*GIVEN INSTRUCTION:* Please copy out all of the material below line for line, changing nothing.

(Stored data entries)
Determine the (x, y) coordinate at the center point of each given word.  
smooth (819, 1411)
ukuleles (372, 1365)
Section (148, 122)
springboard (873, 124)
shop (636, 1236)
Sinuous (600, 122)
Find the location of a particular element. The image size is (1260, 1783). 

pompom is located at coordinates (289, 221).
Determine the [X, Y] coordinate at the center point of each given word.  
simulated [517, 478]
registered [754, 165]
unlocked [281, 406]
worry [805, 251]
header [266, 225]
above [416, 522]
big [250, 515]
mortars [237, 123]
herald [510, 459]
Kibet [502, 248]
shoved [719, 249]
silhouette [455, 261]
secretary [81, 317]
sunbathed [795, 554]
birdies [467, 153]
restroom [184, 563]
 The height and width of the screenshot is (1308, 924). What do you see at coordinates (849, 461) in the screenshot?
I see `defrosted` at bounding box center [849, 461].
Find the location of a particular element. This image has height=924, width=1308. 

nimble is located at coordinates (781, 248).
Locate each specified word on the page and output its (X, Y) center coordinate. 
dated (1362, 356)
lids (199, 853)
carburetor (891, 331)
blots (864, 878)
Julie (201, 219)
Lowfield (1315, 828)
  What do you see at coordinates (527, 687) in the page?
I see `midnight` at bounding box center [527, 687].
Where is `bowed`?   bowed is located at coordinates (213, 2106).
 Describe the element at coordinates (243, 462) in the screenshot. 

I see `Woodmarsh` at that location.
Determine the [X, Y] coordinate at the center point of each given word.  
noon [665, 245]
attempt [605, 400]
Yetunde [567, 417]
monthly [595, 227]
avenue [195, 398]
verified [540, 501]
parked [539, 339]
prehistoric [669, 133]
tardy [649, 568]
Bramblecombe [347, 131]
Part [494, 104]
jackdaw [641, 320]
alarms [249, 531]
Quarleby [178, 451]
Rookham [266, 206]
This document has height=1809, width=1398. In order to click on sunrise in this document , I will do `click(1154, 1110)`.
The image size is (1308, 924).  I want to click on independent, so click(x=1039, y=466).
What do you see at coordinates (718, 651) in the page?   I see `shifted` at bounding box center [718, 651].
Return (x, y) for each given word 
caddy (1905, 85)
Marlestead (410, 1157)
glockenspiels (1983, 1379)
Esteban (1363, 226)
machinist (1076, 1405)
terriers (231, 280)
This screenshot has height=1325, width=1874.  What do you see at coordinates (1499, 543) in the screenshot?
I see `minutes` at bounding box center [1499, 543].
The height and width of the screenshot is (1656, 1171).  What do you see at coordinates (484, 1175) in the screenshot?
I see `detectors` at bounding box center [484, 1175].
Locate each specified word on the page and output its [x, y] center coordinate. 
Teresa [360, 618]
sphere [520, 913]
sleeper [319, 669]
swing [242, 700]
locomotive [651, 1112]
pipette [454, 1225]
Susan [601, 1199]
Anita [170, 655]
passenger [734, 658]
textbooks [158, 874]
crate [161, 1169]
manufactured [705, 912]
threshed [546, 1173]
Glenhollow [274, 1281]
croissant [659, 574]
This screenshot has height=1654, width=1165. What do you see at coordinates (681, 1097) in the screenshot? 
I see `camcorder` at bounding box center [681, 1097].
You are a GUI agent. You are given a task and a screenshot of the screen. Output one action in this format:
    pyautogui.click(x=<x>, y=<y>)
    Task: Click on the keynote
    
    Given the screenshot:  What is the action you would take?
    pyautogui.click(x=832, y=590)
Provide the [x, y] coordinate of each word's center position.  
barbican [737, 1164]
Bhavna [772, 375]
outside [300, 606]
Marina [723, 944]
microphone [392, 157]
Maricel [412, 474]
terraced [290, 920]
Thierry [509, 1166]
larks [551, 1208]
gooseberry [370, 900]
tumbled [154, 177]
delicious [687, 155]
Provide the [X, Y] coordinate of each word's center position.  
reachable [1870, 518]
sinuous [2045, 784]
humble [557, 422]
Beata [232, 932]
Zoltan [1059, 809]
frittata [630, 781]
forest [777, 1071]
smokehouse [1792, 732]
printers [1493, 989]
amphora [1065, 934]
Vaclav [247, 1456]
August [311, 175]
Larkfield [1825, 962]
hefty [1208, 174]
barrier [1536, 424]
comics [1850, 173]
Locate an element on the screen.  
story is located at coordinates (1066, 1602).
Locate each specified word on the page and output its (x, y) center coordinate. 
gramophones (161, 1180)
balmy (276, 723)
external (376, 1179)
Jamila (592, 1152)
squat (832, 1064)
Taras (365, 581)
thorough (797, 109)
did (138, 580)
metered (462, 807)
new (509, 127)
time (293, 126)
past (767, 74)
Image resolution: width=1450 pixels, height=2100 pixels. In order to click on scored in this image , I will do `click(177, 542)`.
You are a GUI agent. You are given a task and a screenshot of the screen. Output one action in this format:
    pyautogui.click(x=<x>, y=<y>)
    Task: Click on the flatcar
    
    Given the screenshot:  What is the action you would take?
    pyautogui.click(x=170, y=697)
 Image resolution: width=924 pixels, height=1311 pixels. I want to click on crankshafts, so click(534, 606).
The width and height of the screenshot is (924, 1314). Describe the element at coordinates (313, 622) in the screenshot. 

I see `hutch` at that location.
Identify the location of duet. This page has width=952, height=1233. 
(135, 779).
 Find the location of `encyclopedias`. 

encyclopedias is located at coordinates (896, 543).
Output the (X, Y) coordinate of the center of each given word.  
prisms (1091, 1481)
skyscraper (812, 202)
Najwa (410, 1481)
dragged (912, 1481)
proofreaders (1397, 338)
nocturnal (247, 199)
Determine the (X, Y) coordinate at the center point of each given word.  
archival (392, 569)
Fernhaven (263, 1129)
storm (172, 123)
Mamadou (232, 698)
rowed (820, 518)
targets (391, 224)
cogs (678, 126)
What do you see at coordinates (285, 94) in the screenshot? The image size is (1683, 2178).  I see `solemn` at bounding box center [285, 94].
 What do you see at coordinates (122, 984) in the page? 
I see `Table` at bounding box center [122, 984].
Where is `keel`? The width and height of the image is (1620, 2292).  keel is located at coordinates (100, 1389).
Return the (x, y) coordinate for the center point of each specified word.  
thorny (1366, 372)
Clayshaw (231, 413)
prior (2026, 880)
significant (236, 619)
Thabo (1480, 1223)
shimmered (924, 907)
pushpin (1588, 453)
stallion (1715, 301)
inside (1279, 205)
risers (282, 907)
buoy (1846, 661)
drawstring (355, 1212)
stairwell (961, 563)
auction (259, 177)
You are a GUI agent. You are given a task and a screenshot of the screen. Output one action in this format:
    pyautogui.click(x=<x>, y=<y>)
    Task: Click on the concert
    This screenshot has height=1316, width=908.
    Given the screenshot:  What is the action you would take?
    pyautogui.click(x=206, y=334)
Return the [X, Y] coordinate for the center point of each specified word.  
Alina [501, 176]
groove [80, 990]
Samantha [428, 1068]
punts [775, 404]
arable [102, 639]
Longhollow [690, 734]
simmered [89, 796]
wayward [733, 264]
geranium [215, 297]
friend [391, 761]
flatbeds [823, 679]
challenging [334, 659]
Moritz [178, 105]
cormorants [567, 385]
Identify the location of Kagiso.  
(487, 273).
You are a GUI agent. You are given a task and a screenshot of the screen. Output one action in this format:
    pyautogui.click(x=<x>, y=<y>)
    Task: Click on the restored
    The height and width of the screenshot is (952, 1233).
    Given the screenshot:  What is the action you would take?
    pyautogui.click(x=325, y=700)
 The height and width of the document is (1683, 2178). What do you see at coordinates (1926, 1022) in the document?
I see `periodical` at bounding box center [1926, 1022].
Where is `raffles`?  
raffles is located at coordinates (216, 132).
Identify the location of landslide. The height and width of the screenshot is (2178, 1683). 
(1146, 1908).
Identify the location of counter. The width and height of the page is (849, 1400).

*COMPLETE OUTPUT:*
Determine the (x, y) coordinate at the center point of each given word.  
smooth (819, 1411)
ukuleles (372, 1365)
Section (148, 122)
springboard (873, 124)
shop (636, 1236)
Sinuous (600, 122)
Find the location of a particular element. The image size is (1260, 1783). 

pompom is located at coordinates (289, 221).
Determine the [X, Y] coordinate at the center point of each given word.  
simulated [517, 478]
registered [754, 165]
unlocked [281, 406]
worry [805, 251]
header [266, 225]
above [416, 522]
big [250, 515]
mortars [237, 123]
herald [510, 459]
Kibet [502, 248]
shoved [719, 249]
silhouette [455, 261]
secretary [81, 317]
sunbathed [795, 554]
birdies [467, 153]
restroom [184, 563]
 The height and width of the screenshot is (1308, 924). What do you see at coordinates (849, 461) in the screenshot?
I see `defrosted` at bounding box center [849, 461].
Find the location of a particular element. This image has height=924, width=1308. 

nimble is located at coordinates (781, 248).
Locate each specified word on the page and output its (X, Y) center coordinate. 
dated (1362, 356)
lids (199, 853)
carburetor (891, 331)
blots (864, 878)
Julie (201, 219)
Lowfield (1315, 828)
  What do you see at coordinates (527, 687) in the page?
I see `midnight` at bounding box center [527, 687].
Where is `bowed`?   bowed is located at coordinates (213, 2106).
 Describe the element at coordinates (243, 462) in the screenshot. 

I see `Woodmarsh` at that location.
Determine the [X, Y] coordinate at the center point of each given word.  
noon [665, 245]
attempt [605, 400]
Yetunde [567, 417]
monthly [595, 227]
avenue [195, 398]
verified [540, 501]
parked [539, 339]
prehistoric [669, 133]
tardy [649, 568]
Bramblecombe [347, 131]
Part [494, 104]
jackdaw [641, 320]
alarms [249, 531]
Quarleby [178, 451]
Rookham [266, 206]
This document has height=1809, width=1398. In order to click on sunrise in this document , I will do `click(1154, 1110)`.
The image size is (1308, 924).  I want to click on independent, so click(x=1039, y=466).
What do you see at coordinates (718, 651) in the page?   I see `shifted` at bounding box center [718, 651].
Return (x, y) for each given word 
caddy (1905, 85)
Marlestead (410, 1157)
glockenspiels (1983, 1379)
Esteban (1363, 226)
machinist (1076, 1405)
terriers (231, 280)
This screenshot has height=1325, width=1874.  What do you see at coordinates (1499, 543) in the screenshot?
I see `minutes` at bounding box center [1499, 543].
The height and width of the screenshot is (1656, 1171).  What do you see at coordinates (484, 1175) in the screenshot?
I see `detectors` at bounding box center [484, 1175].
Locate each specified word on the page and output its [x, y] center coordinate. 
Teresa [360, 618]
sphere [520, 913]
sleeper [319, 669]
swing [242, 700]
locomotive [651, 1112]
pipette [454, 1225]
Susan [601, 1199]
Anita [170, 655]
passenger [734, 658]
textbooks [158, 874]
crate [161, 1169]
manufactured [705, 912]
threshed [546, 1173]
Glenhollow [274, 1281]
croissant [659, 574]
This screenshot has height=1654, width=1165. What do you see at coordinates (681, 1097) in the screenshot? 
I see `camcorder` at bounding box center [681, 1097].
You are a GUI agent. You are given a task and a screenshot of the screen. Output one action in this format:
    pyautogui.click(x=<x>, y=<y>)
    Task: Click on the keynote
    
    Given the screenshot:  What is the action you would take?
    pyautogui.click(x=832, y=590)
Provide the [x, y] coordinate of each word's center position.  
barbican [737, 1164]
Bhavna [772, 375]
outside [300, 606]
Marina [723, 944]
microphone [392, 157]
Maricel [412, 474]
terraced [290, 920]
Thierry [509, 1166]
larks [551, 1208]
gooseberry [370, 900]
tumbled [154, 177]
delicious [687, 155]
Provide the [X, Y] coordinate of each word's center position.  
reachable [1870, 518]
sinuous [2045, 784]
humble [557, 422]
Beata [232, 932]
Zoltan [1059, 809]
frittata [630, 781]
forest [777, 1071]
smokehouse [1792, 732]
printers [1493, 989]
amphora [1065, 934]
Vaclav [247, 1456]
August [311, 175]
Larkfield [1825, 962]
hefty [1208, 174]
barrier [1536, 424]
comics [1850, 173]
Locate an element on the screen.  
story is located at coordinates (1066, 1602).
Locate each specified word on the page and output its (x, y) center coordinate. 
gramophones (161, 1180)
balmy (276, 723)
external (376, 1179)
Jamila (592, 1152)
squat (832, 1064)
Taras (365, 581)
thorough (797, 109)
did (138, 580)
metered (462, 807)
new (509, 127)
time (293, 126)
past (767, 74)
Image resolution: width=1450 pixels, height=2100 pixels. In order to click on scored in this image , I will do `click(177, 542)`.
You are a GUI agent. You are given a task and a screenshot of the screen. Output one action in this format:
    pyautogui.click(x=<x>, y=<y>)
    Task: Click on the flatcar
    
    Given the screenshot:  What is the action you would take?
    pyautogui.click(x=170, y=697)
 Image resolution: width=924 pixels, height=1311 pixels. I want to click on crankshafts, so click(534, 606).
The width and height of the screenshot is (924, 1314). Describe the element at coordinates (313, 622) in the screenshot. 

I see `hutch` at that location.
Identify the location of duet. This page has width=952, height=1233. 
(135, 779).
 Find the location of `encyclopedias`. 

encyclopedias is located at coordinates (896, 543).
Output the (X, Y) coordinate of the center of each given word.  
prisms (1091, 1481)
skyscraper (812, 202)
Najwa (410, 1481)
dragged (912, 1481)
proofreaders (1397, 338)
nocturnal (247, 199)
Determine the (X, Y) coordinate at the center point of each given word.  
archival (392, 569)
Fernhaven (263, 1129)
storm (172, 123)
Mamadou (232, 698)
rowed (820, 518)
targets (391, 224)
cogs (678, 126)
What do you see at coordinates (285, 94) in the screenshot? The image size is (1683, 2178).  I see `solemn` at bounding box center [285, 94].
 What do you see at coordinates (122, 984) in the page? 
I see `Table` at bounding box center [122, 984].
Where is `keel`? The width and height of the image is (1620, 2292).  keel is located at coordinates (100, 1389).
Return the (x, y) coordinate for the center point of each specified word.  
thorny (1366, 372)
Clayshaw (231, 413)
prior (2026, 880)
significant (236, 619)
Thabo (1480, 1223)
shimmered (924, 907)
pushpin (1588, 453)
stallion (1715, 301)
inside (1279, 205)
risers (282, 907)
buoy (1846, 661)
drawstring (355, 1212)
stairwell (961, 563)
auction (259, 177)
You are a GUI agent. You are given a task and a screenshot of the screen. Output one action in this format:
    pyautogui.click(x=<x>, y=<y>)
    Task: Click on the concert
    This screenshot has height=1316, width=908.
    Given the screenshot:  What is the action you would take?
    pyautogui.click(x=206, y=334)
Return the [X, Y] coordinate for the center point of each specified word.  
Alina [501, 176]
groove [80, 990]
Samantha [428, 1068]
punts [775, 404]
arable [102, 639]
Longhollow [690, 734]
simmered [89, 796]
wayward [733, 264]
geranium [215, 297]
friend [391, 761]
flatbeds [823, 679]
challenging [334, 659]
Moritz [178, 105]
cormorants [567, 385]
Identify the location of Kagiso.  
(487, 273).
You are a GUI agent. You are given a task and a screenshot of the screen. Output one action in this format:
    pyautogui.click(x=<x>, y=<y>)
    Task: Click on the restored
    The height and width of the screenshot is (952, 1233).
    Given the screenshot:  What is the action you would take?
    pyautogui.click(x=325, y=700)
 The height and width of the document is (1683, 2178). What do you see at coordinates (1926, 1022) in the document?
I see `periodical` at bounding box center [1926, 1022].
Where is `raffles`?  
raffles is located at coordinates (216, 132).
Identify the location of landslide. The height and width of the screenshot is (2178, 1683). 
(1146, 1908).
Identify the location of counter. The width and height of the page is (849, 1400).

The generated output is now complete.